__RECORDS FOR THIS EXERCISE__.
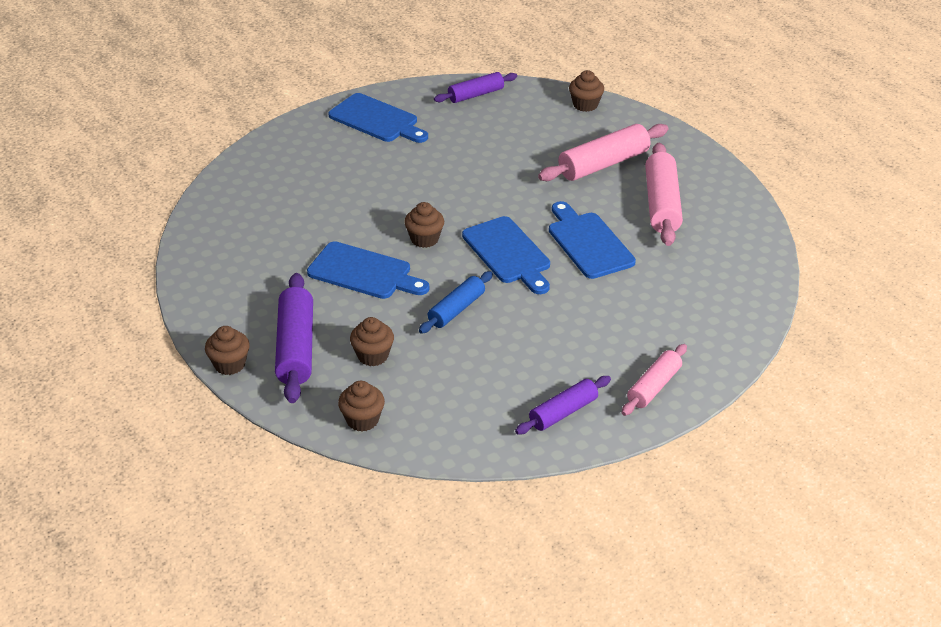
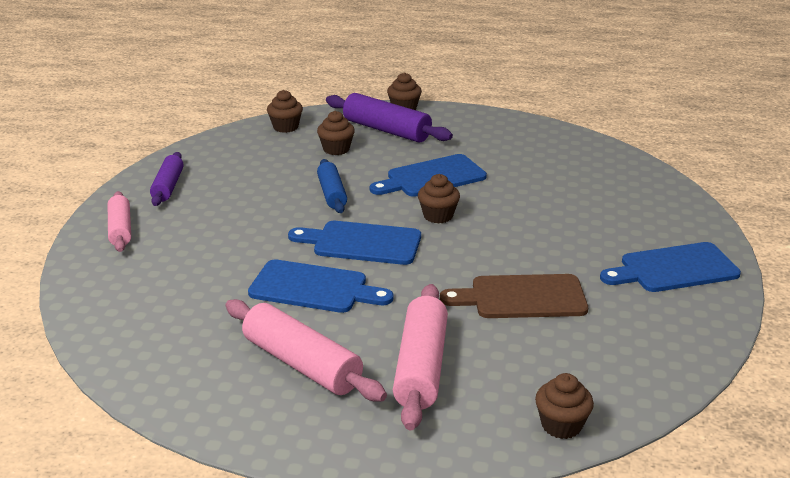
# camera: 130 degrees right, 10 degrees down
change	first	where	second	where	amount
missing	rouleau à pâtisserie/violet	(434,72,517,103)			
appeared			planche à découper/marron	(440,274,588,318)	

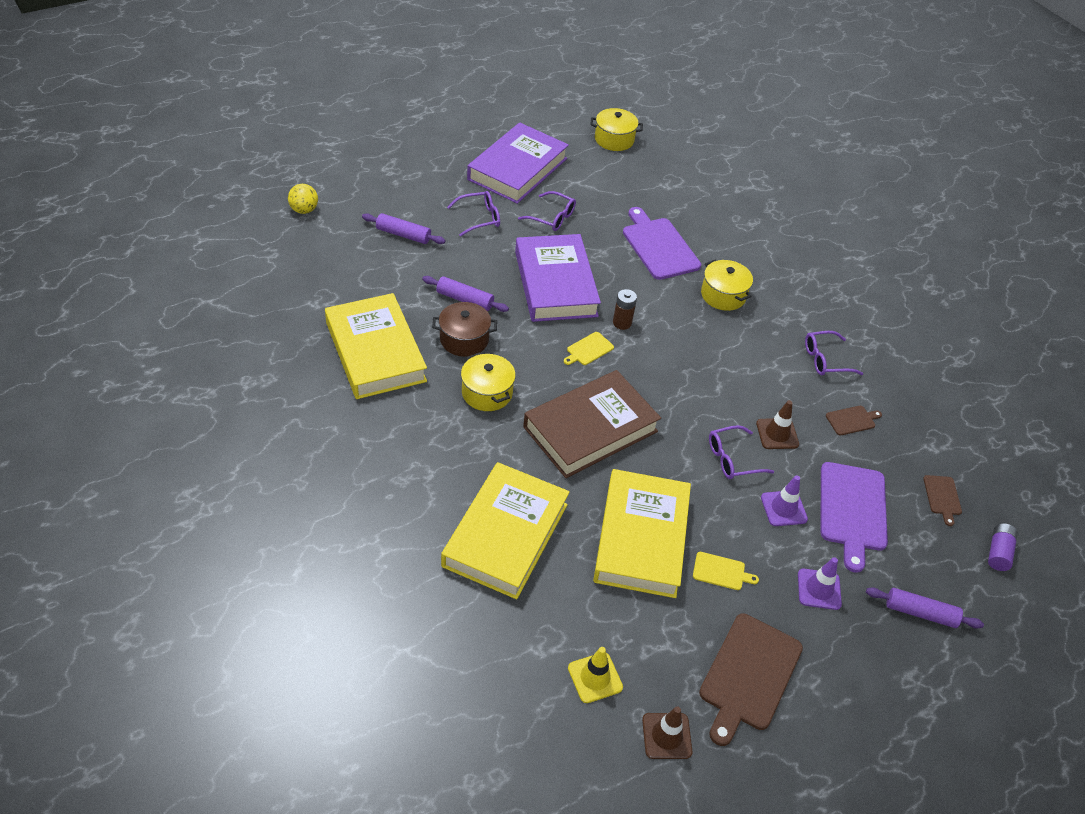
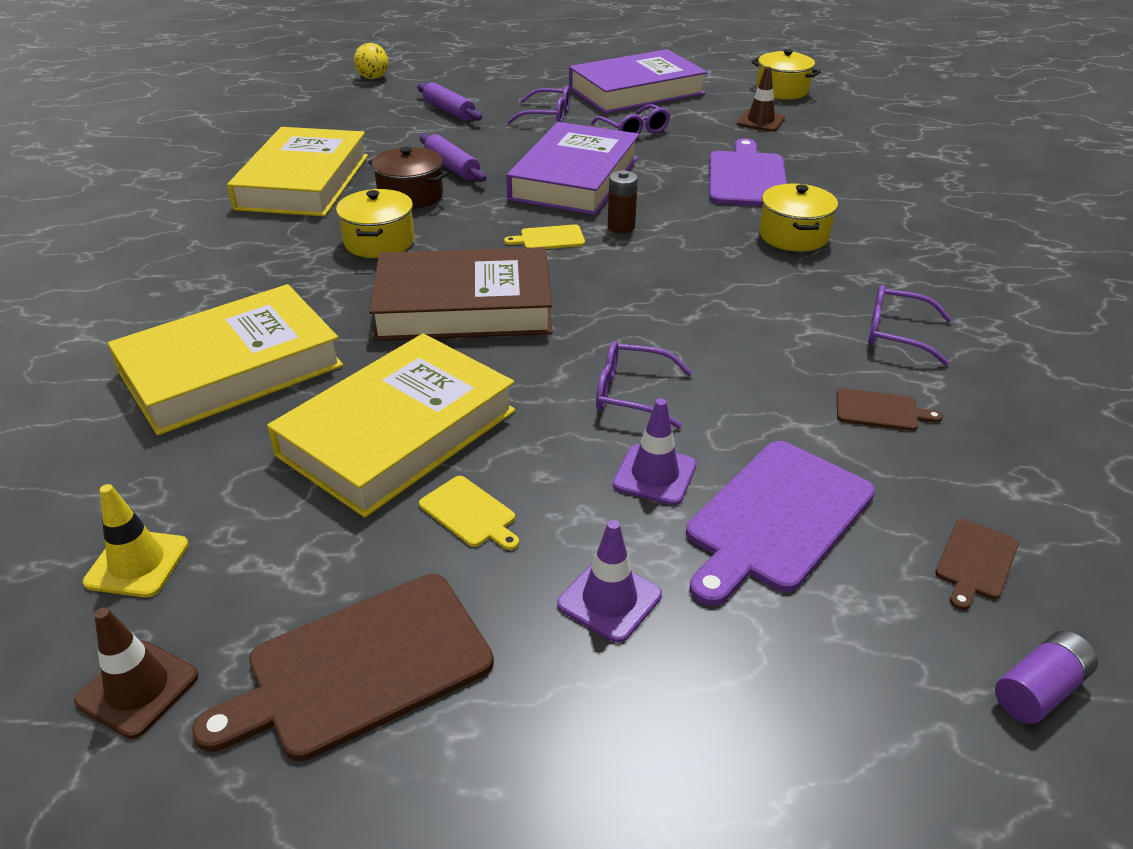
# camera: 35 degrees right, 10 degrees down
change	first	where	second	where	amount
relocated	cône de chantier/marron	(756,400,799,449)		(737,67,785,132)	
missing	rouleau à pâtisserie/violet	(866,587,984,629)			

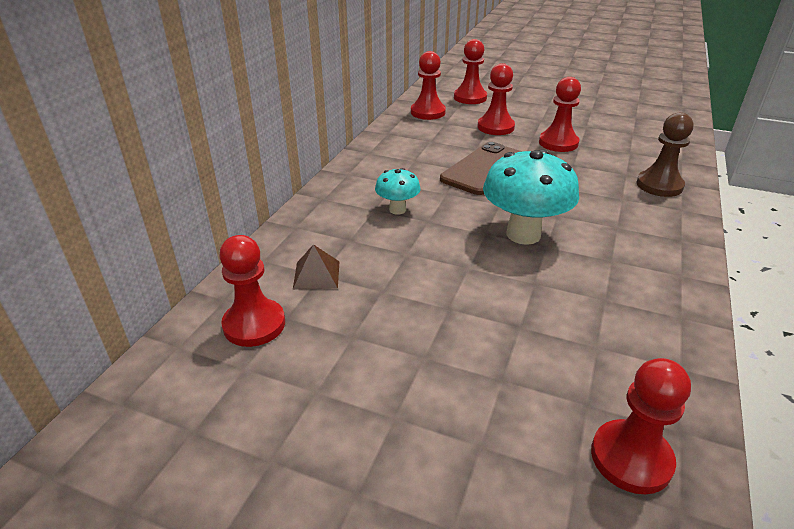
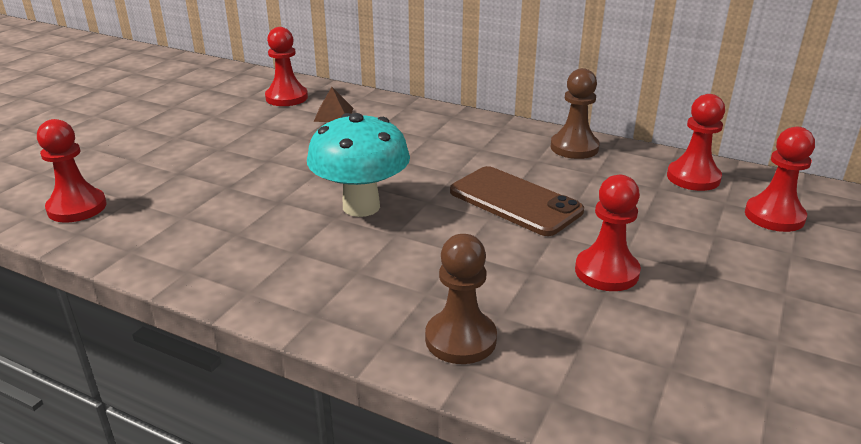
# camera: 95 degrees right, 5 degrees down
change	first	where	second	where	amount
missing	champignon/turquoise	(375,168,420,215)			
missing	pion/rouge	(478,63,515,135)			
appeared			pion/marron	(550,68,600,159)	

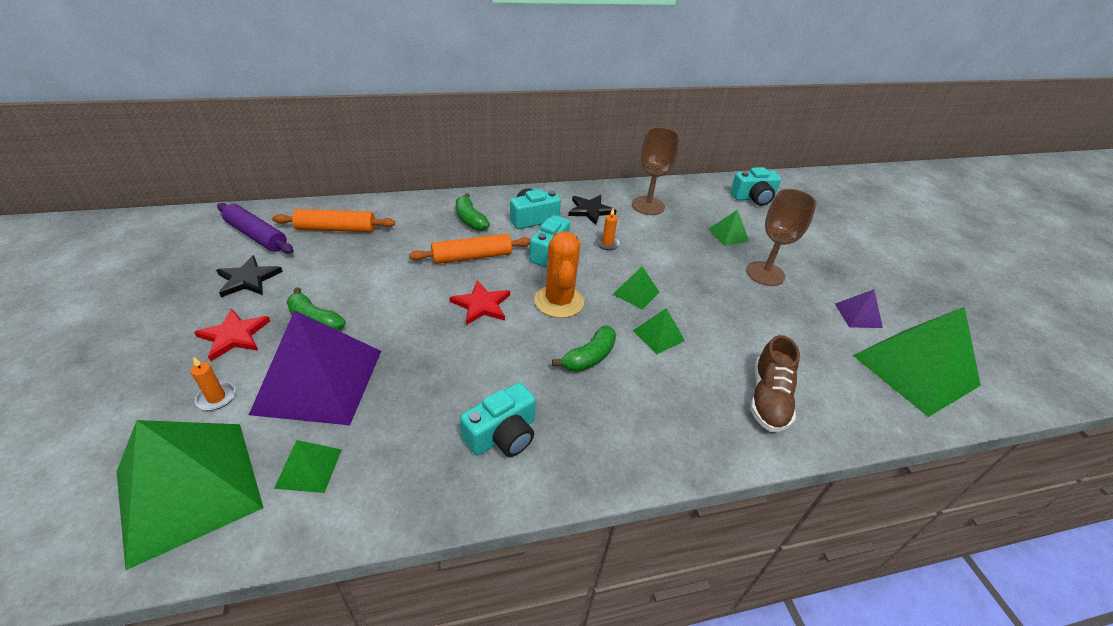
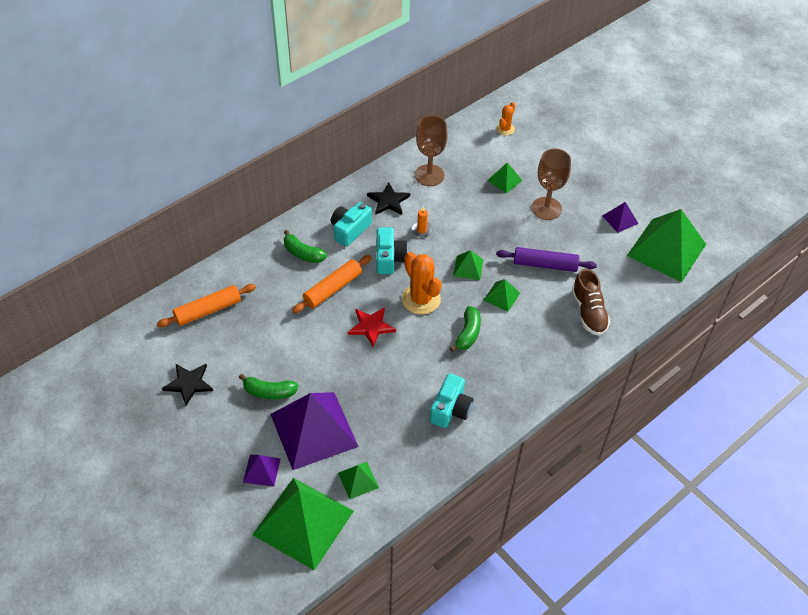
# camera: 25 degrees left, 10 degrees up
change	first	where	second	where	amount
exchanged	bougie/orange	(191,357,235,410)	pyramide/violet	(243,455,281,487)	
missing	étoile/rouge	(194,309,270,361)			
relocated	rouleau à pâtisserie/violet	(217,203,294,254)		(496,247,597,272)	
exchanged	appareil photo/turquoise	(730,167,781,206)	cactus/orange	(496,102,515,135)	

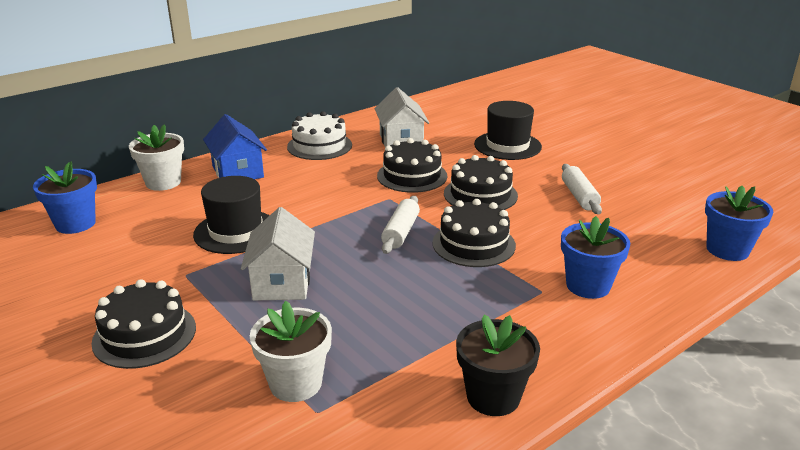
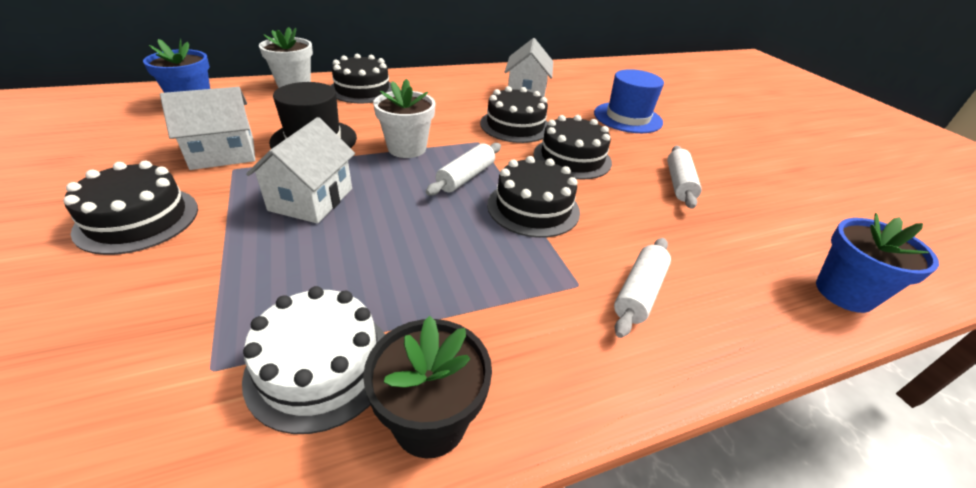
# camera: 15 degrees right, 10 degrees up
change	first	where	second	where	amount
exchanged	maison/bleu	(203,114,267,179)	gâteau/noir	(331,54,392,103)	
relocated	pot de fleurs/blanc	(250,301,332,402)		(373,79,436,158)	
relocated	gâteau/blanc	(287,111,352,160)		(242,286,385,434)	
colour	chapeau/noir	(474,101,542,160)	chapeau/bleu	(594,69,664,133)	
exchanged	pot de fleurs/bleu	(561,216,630,299)	rouleau à pâtisserie/blanc	(614,238,671,338)	
appeared			maison/blanc	(160,87,255,170)	

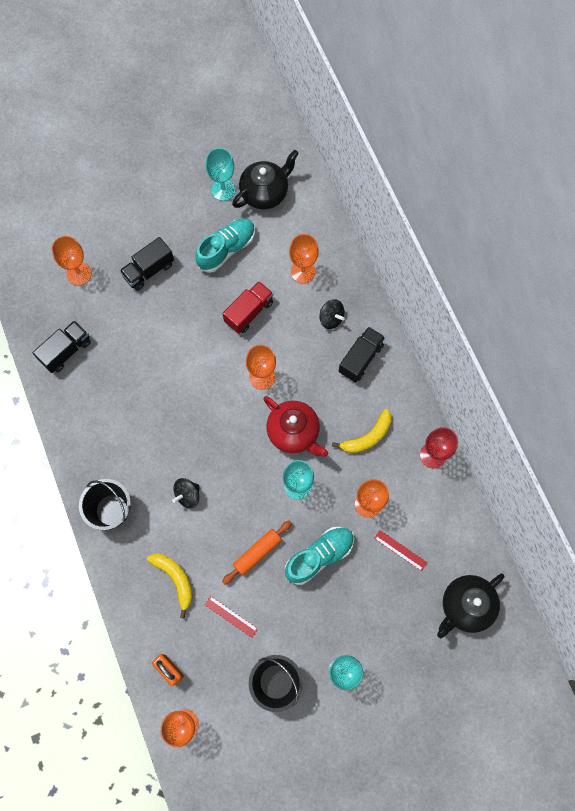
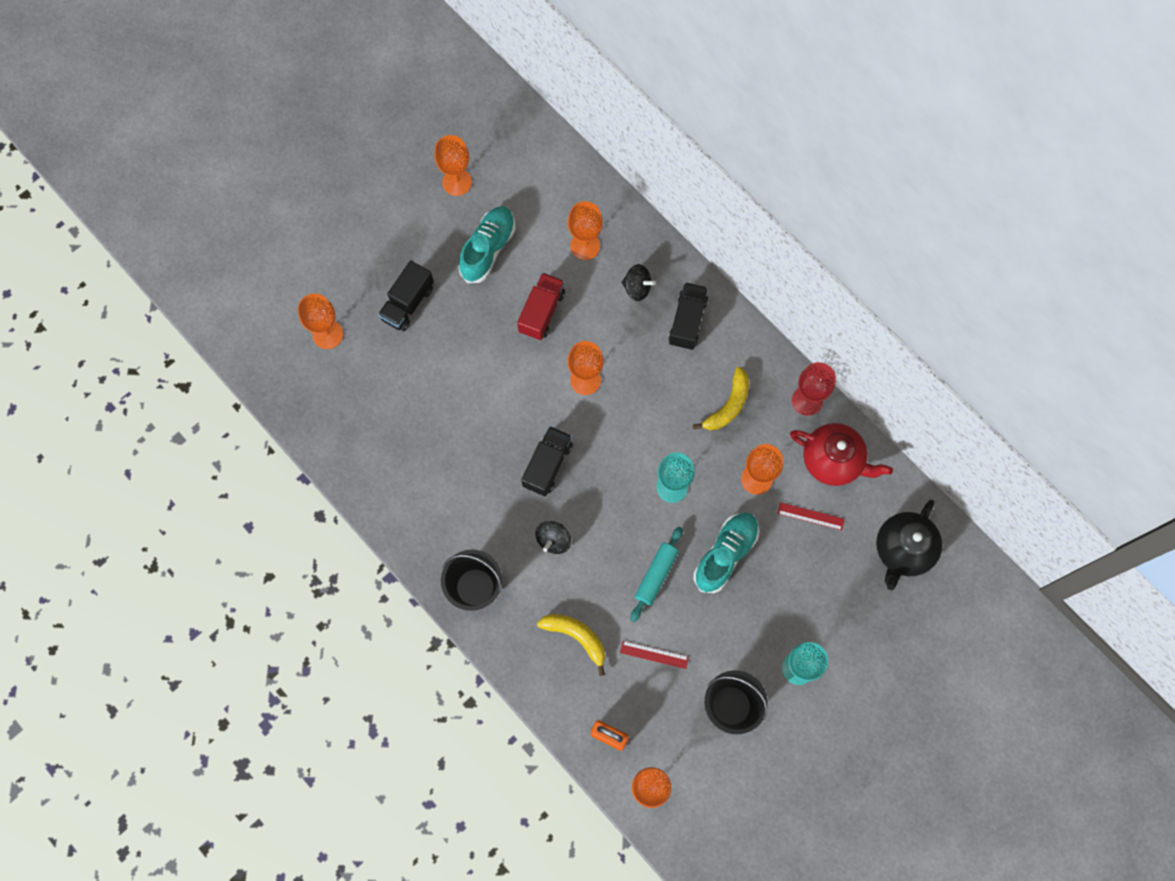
# camera: 20 degrees left, 0 degrees up
change	first	where	second	where	amount
relocated	camion/noir	(32,320,91,373)		(521,426,573,496)	
colour	verre à pied/turquoise	(206,148,235,201)	verre à pied/orange	(434,135,472,196)	
colour	rouleau à pâtisserie/orange	(222,520,292,585)	rouleau à pâtisserie/turquoise	(631,527,683,622)	
missing	théière/noir	(232,150,299,210)			
relocated	théière/rouge	(263,396,328,457)		(790,423,893,486)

__YOUR ASSIGNMENT__. Although the records contain pictures, the copy should hold only their text, reproduced exactly.

__COMPLETED TASK__.
# camera: 130 degrees right, 10 degrees down
change	first	where	second	where	amount
missing	rouleau à pâtisserie/violet	(434,72,517,103)			
appeared			planche à découper/marron	(440,274,588,318)	

# camera: 35 degrees right, 10 degrees down
change	first	where	second	where	amount
relocated	cône de chantier/marron	(756,400,799,449)		(737,67,785,132)	
missing	rouleau à pâtisserie/violet	(866,587,984,629)			

# camera: 95 degrees right, 5 degrees down
change	first	where	second	where	amount
missing	champignon/turquoise	(375,168,420,215)			
missing	pion/rouge	(478,63,515,135)			
appeared			pion/marron	(550,68,600,159)	

# camera: 25 degrees left, 10 degrees up
change	first	where	second	where	amount
exchanged	bougie/orange	(191,357,235,410)	pyramide/violet	(243,455,281,487)	
missing	étoile/rouge	(194,309,270,361)			
relocated	rouleau à pâtisserie/violet	(217,203,294,254)		(496,247,597,272)	
exchanged	appareil photo/turquoise	(730,167,781,206)	cactus/orange	(496,102,515,135)	

# camera: 15 degrees right, 10 degrees up
change	first	where	second	where	amount
exchanged	maison/bleu	(203,114,267,179)	gâteau/noir	(331,54,392,103)	
relocated	pot de fleurs/blanc	(250,301,332,402)		(373,79,436,158)	
relocated	gâteau/blanc	(287,111,352,160)		(242,286,385,434)	
colour	chapeau/noir	(474,101,542,160)	chapeau/bleu	(594,69,664,133)	
exchanged	pot de fleurs/bleu	(561,216,630,299)	rouleau à pâtisserie/blanc	(614,238,671,338)	
appeared			maison/blanc	(160,87,255,170)	

# camera: 20 degrees left, 0 degrees up
change	first	where	second	where	amount
relocated	camion/noir	(32,320,91,373)		(521,426,573,496)	
colour	verre à pied/turquoise	(206,148,235,201)	verre à pied/orange	(434,135,472,196)	
colour	rouleau à pâtisserie/orange	(222,520,292,585)	rouleau à pâtisserie/turquoise	(631,527,683,622)	
missing	théière/noir	(232,150,299,210)			
relocated	théière/rouge	(263,396,328,457)		(790,423,893,486)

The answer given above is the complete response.